»»

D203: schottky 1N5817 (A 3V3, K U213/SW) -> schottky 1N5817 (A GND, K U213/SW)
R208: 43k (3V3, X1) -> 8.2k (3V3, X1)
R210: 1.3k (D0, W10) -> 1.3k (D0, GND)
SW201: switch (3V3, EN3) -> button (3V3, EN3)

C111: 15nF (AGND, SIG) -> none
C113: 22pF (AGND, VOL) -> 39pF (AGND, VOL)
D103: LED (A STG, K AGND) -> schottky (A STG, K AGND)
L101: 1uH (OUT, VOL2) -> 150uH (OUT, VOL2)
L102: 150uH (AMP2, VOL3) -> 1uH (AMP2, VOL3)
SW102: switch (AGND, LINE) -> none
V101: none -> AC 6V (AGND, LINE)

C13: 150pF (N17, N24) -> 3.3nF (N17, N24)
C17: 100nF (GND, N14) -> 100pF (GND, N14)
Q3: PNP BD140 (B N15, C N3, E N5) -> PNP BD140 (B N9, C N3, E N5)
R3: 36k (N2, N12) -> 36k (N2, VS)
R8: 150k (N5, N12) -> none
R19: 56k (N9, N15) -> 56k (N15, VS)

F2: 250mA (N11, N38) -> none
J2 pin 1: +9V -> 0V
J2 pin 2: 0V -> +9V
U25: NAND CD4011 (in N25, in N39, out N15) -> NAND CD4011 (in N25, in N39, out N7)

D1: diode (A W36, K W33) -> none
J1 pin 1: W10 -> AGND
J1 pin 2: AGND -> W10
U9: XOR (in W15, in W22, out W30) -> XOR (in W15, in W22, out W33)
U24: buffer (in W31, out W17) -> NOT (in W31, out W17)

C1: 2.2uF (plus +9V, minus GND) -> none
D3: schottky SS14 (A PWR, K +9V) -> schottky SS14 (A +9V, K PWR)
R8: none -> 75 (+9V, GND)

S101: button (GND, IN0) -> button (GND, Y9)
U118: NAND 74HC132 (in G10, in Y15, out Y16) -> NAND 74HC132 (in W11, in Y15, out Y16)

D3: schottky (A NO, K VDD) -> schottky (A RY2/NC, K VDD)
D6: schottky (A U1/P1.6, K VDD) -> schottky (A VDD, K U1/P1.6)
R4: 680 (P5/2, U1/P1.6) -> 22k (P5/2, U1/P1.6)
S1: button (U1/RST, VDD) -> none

««

ASSIGNMENT:
Every line above from the line with "C113: 22pF (AGND, VOL) -> 39pF (AGND, VOL)" to the line with "C17: 100nF (GND, N14) -> 100pF (GND, N14)", inclusive, must be returned exactly; no other line belongs in the reply.

ANSWER SPACE:
C113: 22pF (AGND, VOL) -> 39pF (AGND, VOL)
D103: LED (A STG, K AGND) -> schottky (A STG, K AGND)
L101: 1uH (OUT, VOL2) -> 150uH (OUT, VOL2)
L102: 150uH (AMP2, VOL3) -> 1uH (AMP2, VOL3)
SW102: switch (AGND, LINE) -> none
V101: none -> AC 6V (AGND, LINE)

C13: 150pF (N17, N24) -> 3.3nF (N17, N24)
C17: 100nF (GND, N14) -> 100pF (GND, N14)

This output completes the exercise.